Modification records
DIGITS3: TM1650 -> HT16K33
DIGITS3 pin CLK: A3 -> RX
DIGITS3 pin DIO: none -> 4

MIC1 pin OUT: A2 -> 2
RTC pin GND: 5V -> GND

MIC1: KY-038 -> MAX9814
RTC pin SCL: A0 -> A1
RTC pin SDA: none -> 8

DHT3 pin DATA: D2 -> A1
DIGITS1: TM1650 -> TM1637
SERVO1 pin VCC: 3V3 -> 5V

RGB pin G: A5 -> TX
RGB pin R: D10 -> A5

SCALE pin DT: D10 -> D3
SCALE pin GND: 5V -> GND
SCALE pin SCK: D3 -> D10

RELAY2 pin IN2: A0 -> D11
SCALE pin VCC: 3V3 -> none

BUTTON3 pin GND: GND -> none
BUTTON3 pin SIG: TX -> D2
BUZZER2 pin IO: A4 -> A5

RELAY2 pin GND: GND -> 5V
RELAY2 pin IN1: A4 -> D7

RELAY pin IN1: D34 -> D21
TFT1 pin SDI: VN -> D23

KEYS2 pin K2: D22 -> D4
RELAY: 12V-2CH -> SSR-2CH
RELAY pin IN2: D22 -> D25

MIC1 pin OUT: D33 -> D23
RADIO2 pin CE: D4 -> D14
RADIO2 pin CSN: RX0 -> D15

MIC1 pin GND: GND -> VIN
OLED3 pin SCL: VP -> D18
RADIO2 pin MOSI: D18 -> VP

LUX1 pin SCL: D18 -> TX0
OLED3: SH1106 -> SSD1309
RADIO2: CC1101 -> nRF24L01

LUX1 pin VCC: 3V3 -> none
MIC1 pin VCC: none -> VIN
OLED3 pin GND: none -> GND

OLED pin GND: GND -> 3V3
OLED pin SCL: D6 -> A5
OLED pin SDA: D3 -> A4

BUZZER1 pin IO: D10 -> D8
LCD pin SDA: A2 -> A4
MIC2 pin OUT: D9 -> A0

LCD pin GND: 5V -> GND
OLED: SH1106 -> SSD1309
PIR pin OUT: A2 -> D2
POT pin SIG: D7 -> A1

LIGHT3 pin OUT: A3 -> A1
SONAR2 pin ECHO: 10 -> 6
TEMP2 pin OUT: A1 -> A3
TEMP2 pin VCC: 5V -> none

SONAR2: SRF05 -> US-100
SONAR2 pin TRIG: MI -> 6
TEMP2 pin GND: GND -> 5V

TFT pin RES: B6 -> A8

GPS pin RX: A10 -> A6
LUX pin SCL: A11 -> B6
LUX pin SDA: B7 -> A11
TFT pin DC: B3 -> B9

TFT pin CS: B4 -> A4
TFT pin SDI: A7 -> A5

**WHAT TO PRODUCE**
All of the data above should be reproduced exactly.

**EXERCISE RESPONSE**
DIGITS3: TM1650 -> HT16K33
DIGITS3 pin CLK: A3 -> RX
DIGITS3 pin DIO: none -> 4

MIC1 pin OUT: A2 -> 2
RTC pin GND: 5V -> GND

MIC1: KY-038 -> MAX9814
RTC pin SCL: A0 -> A1
RTC pin SDA: none -> 8

DHT3 pin DATA: D2 -> A1
DIGITS1: TM1650 -> TM1637
SERVO1 pin VCC: 3V3 -> 5V

RGB pin G: A5 -> TX
RGB pin R: D10 -> A5

SCALE pin DT: D10 -> D3
SCALE pin GND: 5V -> GND
SCALE pin SCK: D3 -> D10

RELAY2 pin IN2: A0 -> D11
SCALE pin VCC: 3V3 -> none

BUTTON3 pin GND: GND -> none
BUTTON3 pin SIG: TX -> D2
BUZZER2 pin IO: A4 -> A5

RELAY2 pin GND: GND -> 5V
RELAY2 pin IN1: A4 -> D7

RELAY pin IN1: D34 -> D21
TFT1 pin SDI: VN -> D23

KEYS2 pin K2: D22 -> D4
RELAY: 12V-2CH -> SSR-2CH
RELAY pin IN2: D22 -> D25

MIC1 pin OUT: D33 -> D23
RADIO2 pin CE: D4 -> D14
RADIO2 pin CSN: RX0 -> D15

MIC1 pin GND: GND -> VIN
OLED3 pin SCL: VP -> D18
RADIO2 pin MOSI: D18 -> VP

LUX1 pin SCL: D18 -> TX0
OLED3: SH1106 -> SSD1309
RADIO2: CC1101 -> nRF24L01

LUX1 pin VCC: 3V3 -> none
MIC1 pin VCC: none -> VIN
OLED3 pin GND: none -> GND

OLED pin GND: GND -> 3V3
OLED pin SCL: D6 -> A5
OLED pin SDA: D3 -> A4

BUZZER1 pin IO: D10 -> D8
LCD pin SDA: A2 -> A4
MIC2 pin OUT: D9 -> A0

LCD pin GND: 5V -> GND
OLED: SH1106 -> SSD1309
PIR pin OUT: A2 -> D2
POT pin SIG: D7 -> A1

LIGHT3 pin OUT: A3 -> A1
SONAR2 pin ECHO: 10 -> 6
TEMP2 pin OUT: A1 -> A3
TEMP2 pin VCC: 5V -> none

SONAR2: SRF05 -> US-100
SONAR2 pin TRIG: MI -> 6
TEMP2 pin GND: GND -> 5V

TFT pin RES: B6 -> A8

GPS pin RX: A10 -> A6
LUX pin SCL: A11 -> B6
LUX pin SDA: B7 -> A11
TFT pin DC: B3 -> B9

TFT pin CS: B4 -> A4
TFT pin SDI: A7 -> A5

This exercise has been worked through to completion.